*Assignment:* Everything in the records must be restated exactly, apart from the pictures.

^^^^^^^^

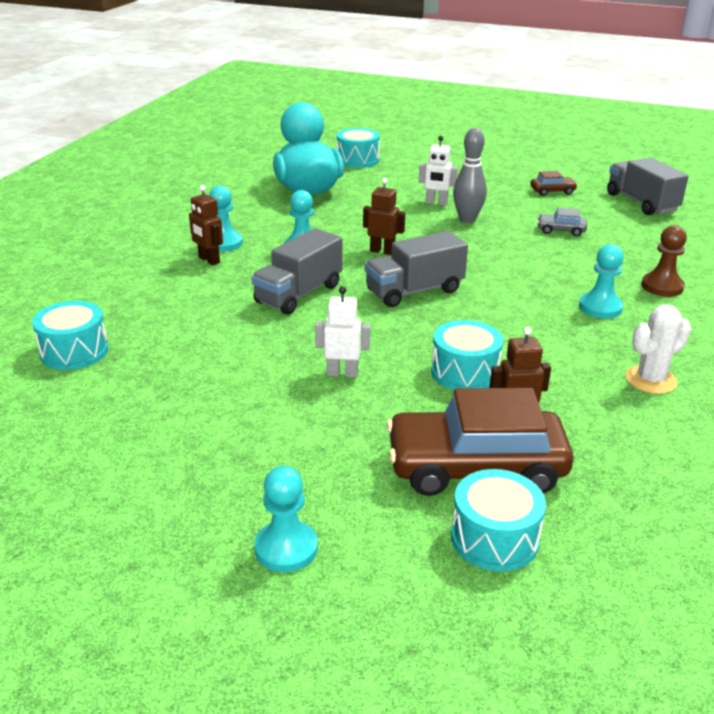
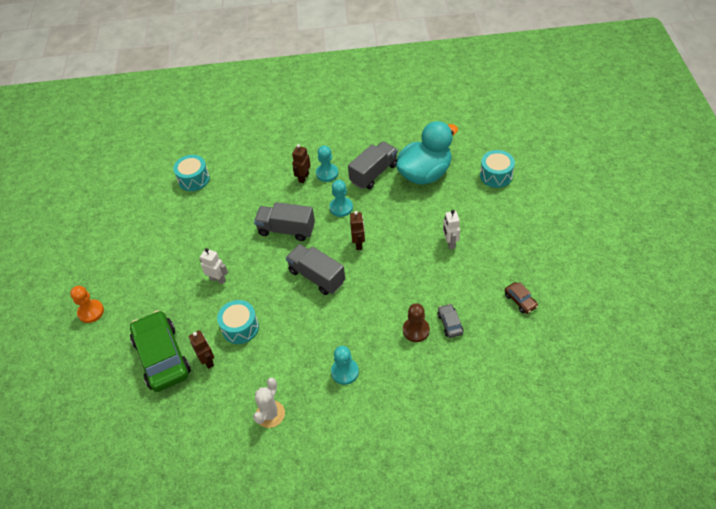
camera: 70 degrees right, 20 degrees up
(286, 548) = (91, 312): turquoise pawn -> orange pawn
(342, 373) = (218, 279): white robot -> white robot turned 45 degrees counterclockwise
(467, 219) = (433, 268): grey bowling pin -> none
(475, 467) = (162, 357): brown car -> green car
(494, 538) = (117, 378): turquoise drum -> none
(641, 203) = (538, 362): grey truck -> grey truck (374, 173)
(651, 380) = (270, 414): white cactus -> white cactus turned 75 degrees clockwise
(662, 286) = (394, 400): brown pawn -> brown pawn (416, 330)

^^^^^^^^

*Answer to the problem:*
camera: 70 degrees right, 20 degrees up
(286, 548) = (91, 312): turquoise pawn -> orange pawn
(342, 373) = (218, 279): white robot -> white robot turned 45 degrees counterclockwise
(467, 219) = (433, 268): grey bowling pin -> none
(475, 467) = (162, 357): brown car -> green car
(494, 538) = (117, 378): turquoise drum -> none
(641, 203) = (538, 362): grey truck -> grey truck (374, 173)
(651, 380) = (270, 414): white cactus -> white cactus turned 75 degrees clockwise
(662, 286) = (394, 400): brown pawn -> brown pawn (416, 330)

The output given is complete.